═════ Data ═════

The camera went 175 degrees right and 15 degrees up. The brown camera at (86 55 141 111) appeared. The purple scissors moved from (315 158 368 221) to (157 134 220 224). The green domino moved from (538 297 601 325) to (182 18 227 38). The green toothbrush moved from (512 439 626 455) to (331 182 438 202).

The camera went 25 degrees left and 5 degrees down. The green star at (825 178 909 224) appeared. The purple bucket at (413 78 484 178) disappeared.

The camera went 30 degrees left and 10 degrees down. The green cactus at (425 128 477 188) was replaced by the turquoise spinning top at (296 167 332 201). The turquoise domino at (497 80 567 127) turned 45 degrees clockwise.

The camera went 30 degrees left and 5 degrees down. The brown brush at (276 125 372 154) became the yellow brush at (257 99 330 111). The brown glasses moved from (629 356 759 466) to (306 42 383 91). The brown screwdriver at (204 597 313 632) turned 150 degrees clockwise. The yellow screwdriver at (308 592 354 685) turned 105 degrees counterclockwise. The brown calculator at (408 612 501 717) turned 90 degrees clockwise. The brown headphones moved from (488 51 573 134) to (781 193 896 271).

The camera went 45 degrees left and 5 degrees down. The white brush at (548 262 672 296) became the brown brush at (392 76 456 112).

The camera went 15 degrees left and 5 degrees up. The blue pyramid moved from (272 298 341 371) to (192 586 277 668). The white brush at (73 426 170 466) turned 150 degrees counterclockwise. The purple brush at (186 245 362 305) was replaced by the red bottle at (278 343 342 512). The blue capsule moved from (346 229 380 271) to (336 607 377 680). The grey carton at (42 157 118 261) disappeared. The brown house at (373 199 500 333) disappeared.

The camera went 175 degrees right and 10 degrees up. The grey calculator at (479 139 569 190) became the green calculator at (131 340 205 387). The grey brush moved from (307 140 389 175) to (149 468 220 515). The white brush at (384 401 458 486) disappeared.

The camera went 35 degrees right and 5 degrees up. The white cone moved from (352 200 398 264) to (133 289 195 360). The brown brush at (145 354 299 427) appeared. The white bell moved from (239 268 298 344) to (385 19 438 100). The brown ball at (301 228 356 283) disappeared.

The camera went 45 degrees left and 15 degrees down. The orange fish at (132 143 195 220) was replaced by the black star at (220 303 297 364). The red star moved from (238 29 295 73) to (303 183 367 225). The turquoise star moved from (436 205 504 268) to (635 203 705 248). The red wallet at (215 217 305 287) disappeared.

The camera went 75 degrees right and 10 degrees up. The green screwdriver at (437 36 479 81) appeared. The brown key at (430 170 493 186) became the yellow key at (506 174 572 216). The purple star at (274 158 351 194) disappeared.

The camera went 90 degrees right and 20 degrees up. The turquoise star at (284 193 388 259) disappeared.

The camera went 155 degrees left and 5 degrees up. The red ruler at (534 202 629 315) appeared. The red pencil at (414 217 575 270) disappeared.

═════

What is required:
From the line that holds "The camera went 175 degrees right and 10" to the last line of the records above, print each line exactly. Add nothing else.

Response area:
The camera went 175 degrees right and 10 degrees up. The grey calculator at (479 139 569 190) became the green calculator at (131 340 205 387). The grey brush moved from (307 140 389 175) to (149 468 220 515). The white brush at (384 401 458 486) disappeared.

The camera went 35 degrees right and 5 degrees up. The white cone moved from (352 200 398 264) to (133 289 195 360). The brown brush at (145 354 299 427) appeared. The white bell moved from (239 268 298 344) to (385 19 438 100). The brown ball at (301 228 356 283) disappeared.

The camera went 45 degrees left and 15 degrees down. The orange fish at (132 143 195 220) was replaced by the black star at (220 303 297 364). The red star moved from (238 29 295 73) to (303 183 367 225). The turquoise star moved from (436 205 504 268) to (635 203 705 248). The red wallet at (215 217 305 287) disappeared.

The camera went 75 degrees right and 10 degrees up. The green screwdriver at (437 36 479 81) appeared. The brown key at (430 170 493 186) became the yellow key at (506 174 572 216). The purple star at (274 158 351 194) disappeared.

The camera went 90 degrees right and 20 degrees up. The turquoise star at (284 193 388 259) disappeared.

The camera went 155 degrees left and 5 degrees up. The red ruler at (534 202 629 315) appeared. The red pencil at (414 217 575 270) disappeared.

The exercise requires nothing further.